"""
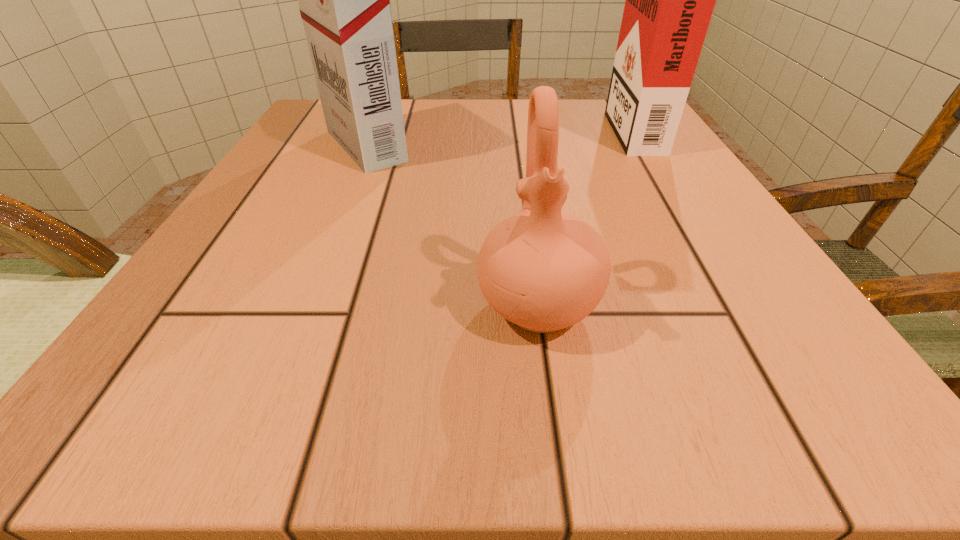
Locate an element on the screen. Image resolution: width=960 pixels, height=540 pixels. vacant space that is in between the leftmost object and the rightmost object is located at coordinates (498, 137).

This screenshot has width=960, height=540. I want to click on blank region between the nearest object and the right cigarette case, so click(585, 217).

Identify which object is the nearest to the leftmost object. Please provide its 2D coordinates. Your answer should be formatted as a tuple, i.e. [(x, y)], where the tuple contains the x and y coordinates of a point satisfying the conditions above.

[(543, 270)]

Identify which object is the second nearest to the shorter cigarette case. Please provide its 2D coordinates. Your answer should be formatted as a tuple, i.e. [(x, y)], where the tuple contains the x and y coordinates of a point satisfying the conditions above.

[(344, 0)]

Where is `blank space that satisfies the following two spatial constraints: 1. on the front-facing side of the rightmost object; 2. on the spout of the second object from right to left`? blank space that satisfies the following two spatial constraints: 1. on the front-facing side of the rightmost object; 2. on the spout of the second object from right to left is located at coordinates (739, 306).

Find the location of a particular element. vacant area in the image that satisfies the following two spatial constraints: 1. on the front-facing side of the rightmost object; 2. on the spout of the pottery is located at coordinates (739, 306).

Identify the location of vacant space that satisfies the following two spatial constraints: 1. on the front-facing side of the right cigarette case; 2. on the spout of the second object from right to left. The height and width of the screenshot is (540, 960). (739, 306).

At what (x,y) coordinates should I click in order to perform the action: click on free space that satisfies the following two spatial constraints: 1. on the front-facing side of the rightmost object; 2. on the spout of the pottery. Please return your answer as a coordinate pair (x, y). This screenshot has width=960, height=540. Looking at the image, I should click on (739, 306).

Locate an element on the screen. This screenshot has width=960, height=540. free space that satisfies the following two spatial constraints: 1. on the front-facing side of the right cigarette case; 2. on the front side of the leftmost object is located at coordinates (642, 146).

You are a GUI agent. You are given a task and a screenshot of the screen. Output one action in this format:
    pyautogui.click(x=<x>, y=<y>)
    Task: Click on the vacant space that satisfies the following two spatial constraints: 1. on the front-facing side of the right cigarette case; 2. on the front side of the left cigarette case
    
    Given the screenshot: What is the action you would take?
    pyautogui.click(x=642, y=146)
"""
*Given problem*
Can you reproduce, word for word, the lines starting at the one containing "This screenshot has width=960, height=540. I" and ending at the one containing "[(543, 270)]", with both of those lines included?

*Exercise solution*
This screenshot has width=960, height=540. I want to click on blank region between the nearest object and the right cigarette case, so click(585, 217).

Identify which object is the nearest to the leftmost object. Please provide its 2D coordinates. Your answer should be formatted as a tuple, i.e. [(x, y)], where the tuple contains the x and y coordinates of a point satisfying the conditions above.

[(543, 270)]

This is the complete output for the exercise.